_PROBLEM TO SOLVE:_ Which lines of the entries below contain the string "BUZZER"? Copy each one.

_PROVIDED INFORMATION:_
□ □ □ □ □

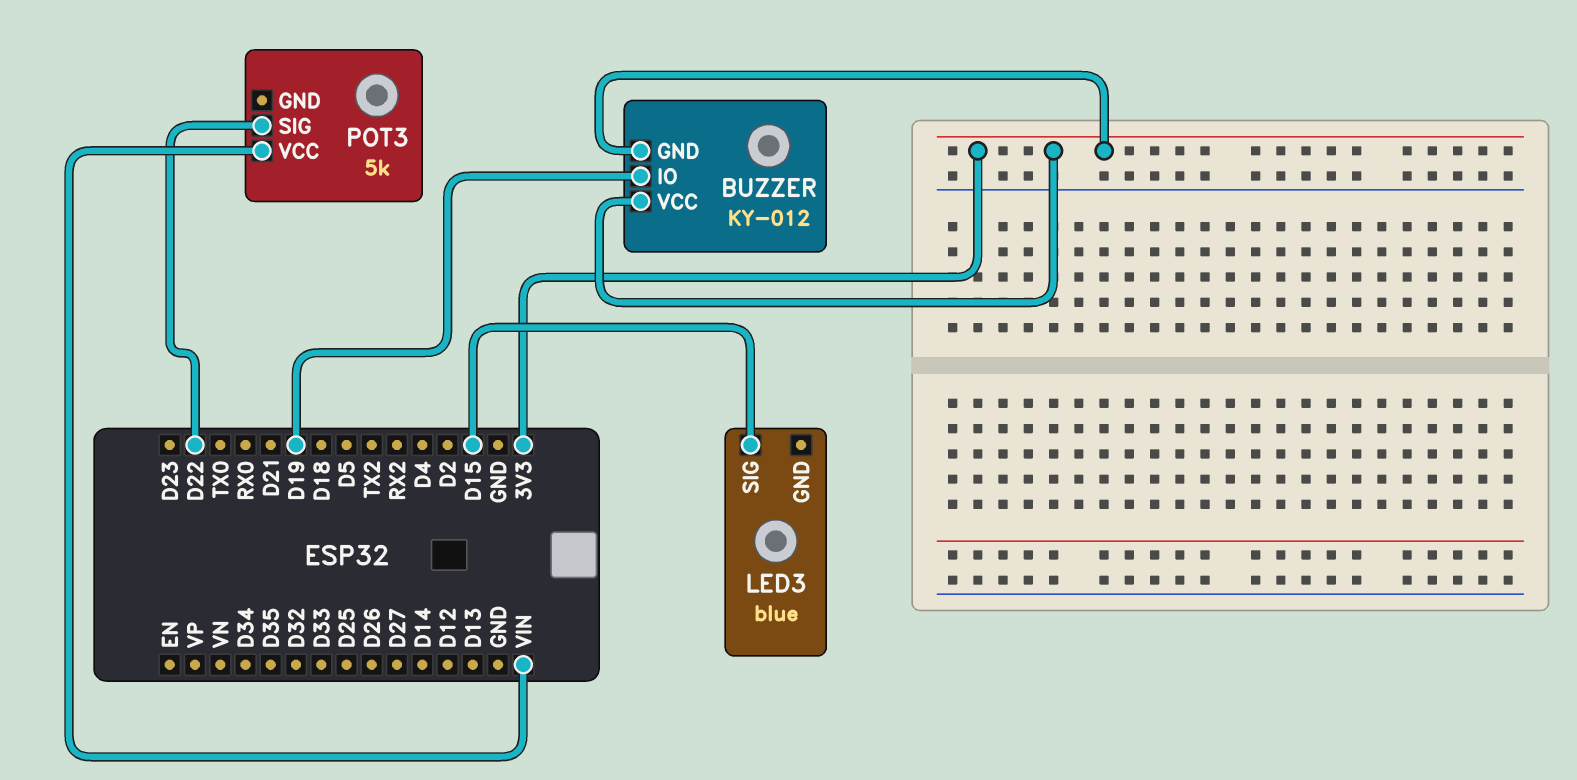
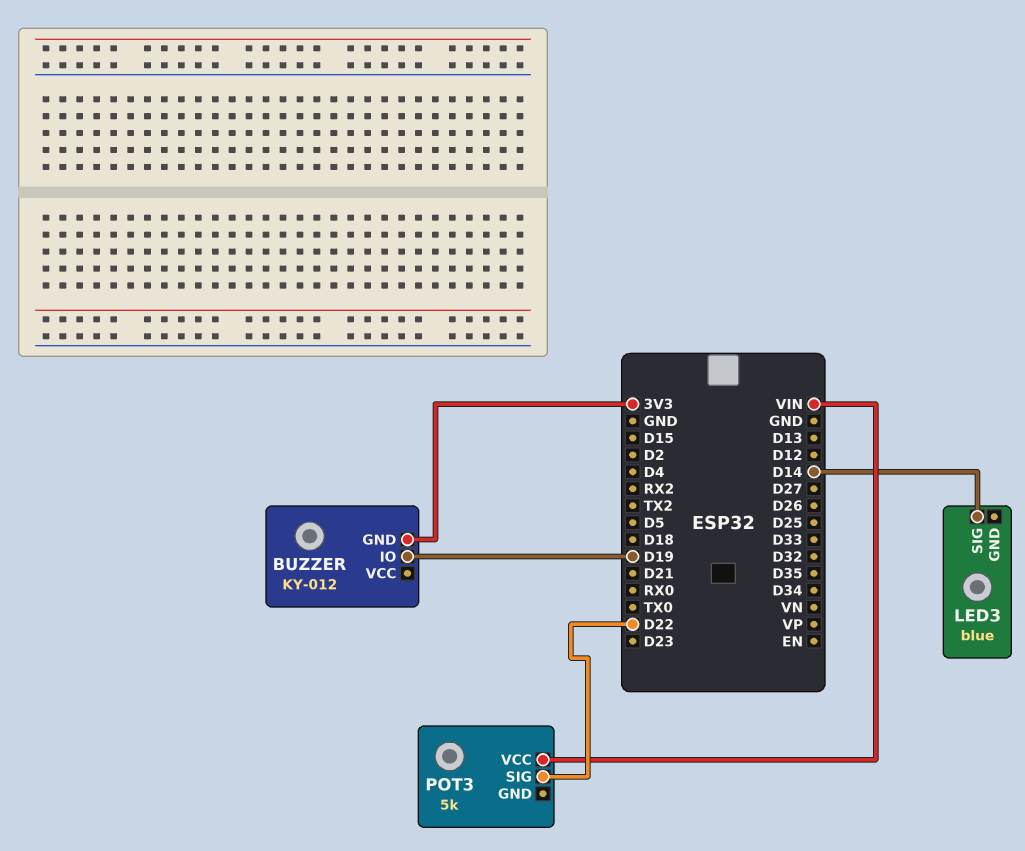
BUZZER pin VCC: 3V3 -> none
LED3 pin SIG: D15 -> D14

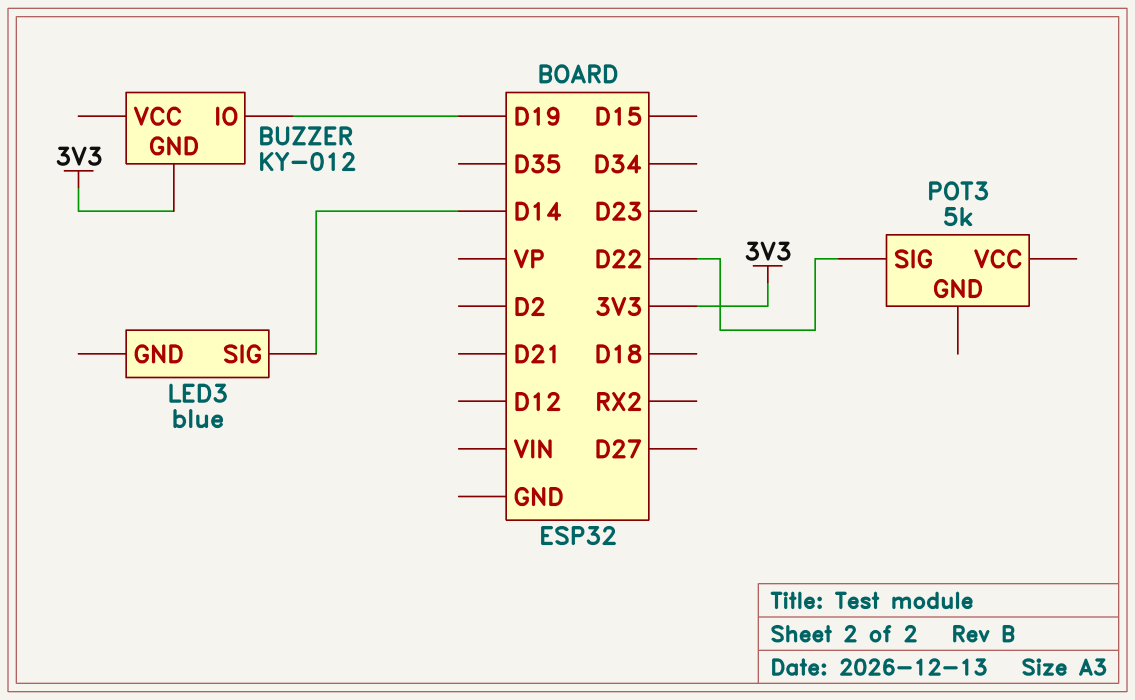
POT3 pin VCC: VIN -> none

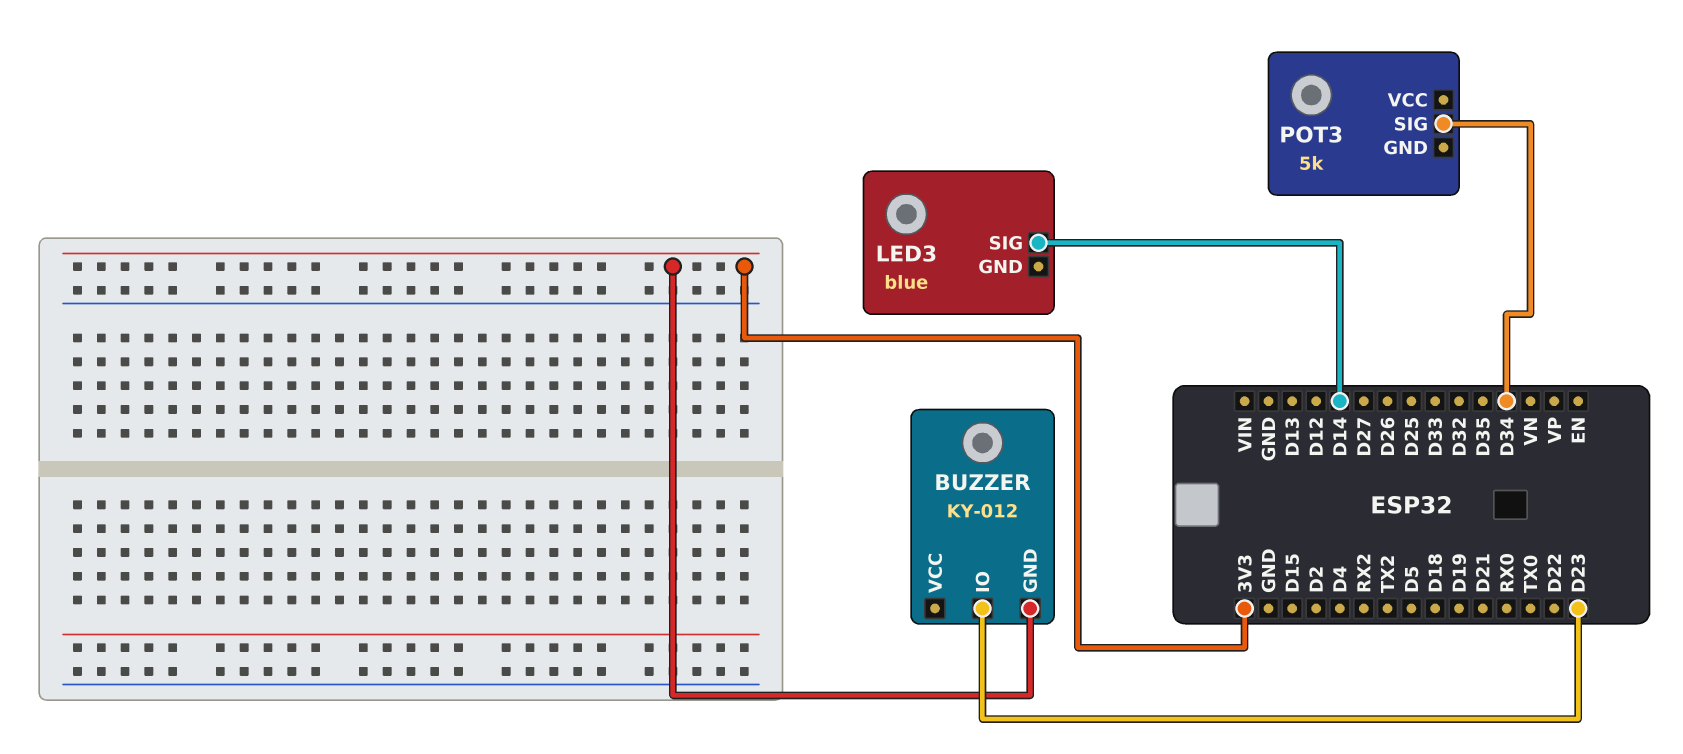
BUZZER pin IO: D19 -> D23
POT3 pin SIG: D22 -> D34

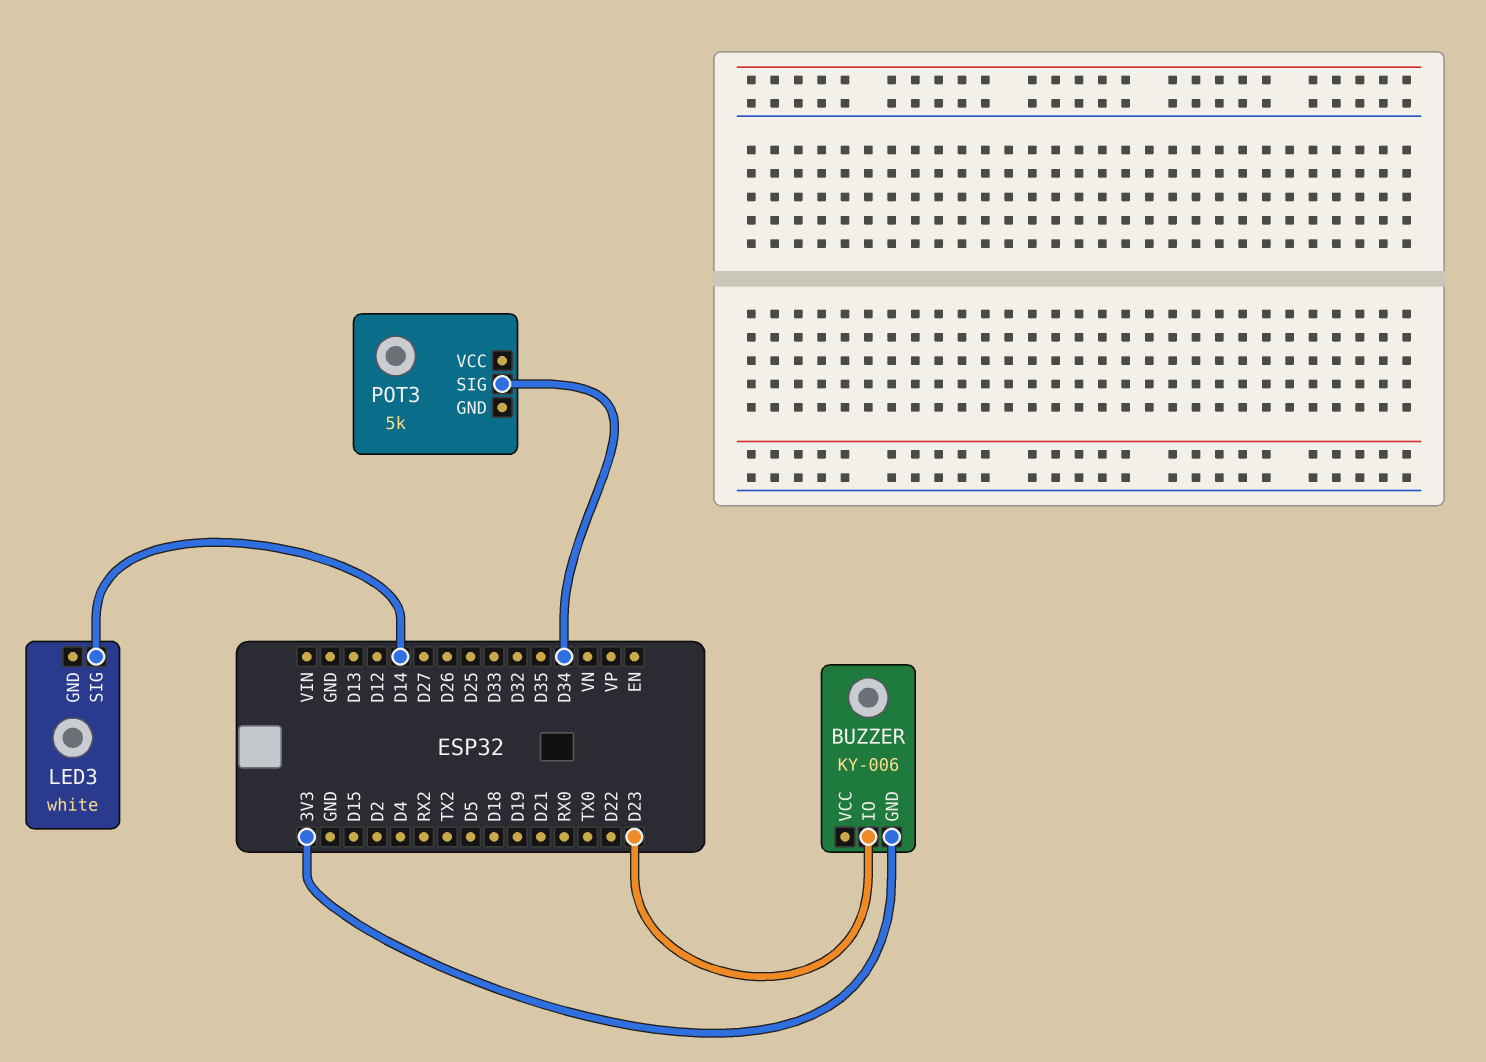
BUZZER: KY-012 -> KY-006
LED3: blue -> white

□ □ □ □ □

_ANSWER TO THIS TASK:_
BUZZER pin VCC: 3V3 -> none
BUZZER pin IO: D19 -> D23
BUZZER: KY-012 -> KY-006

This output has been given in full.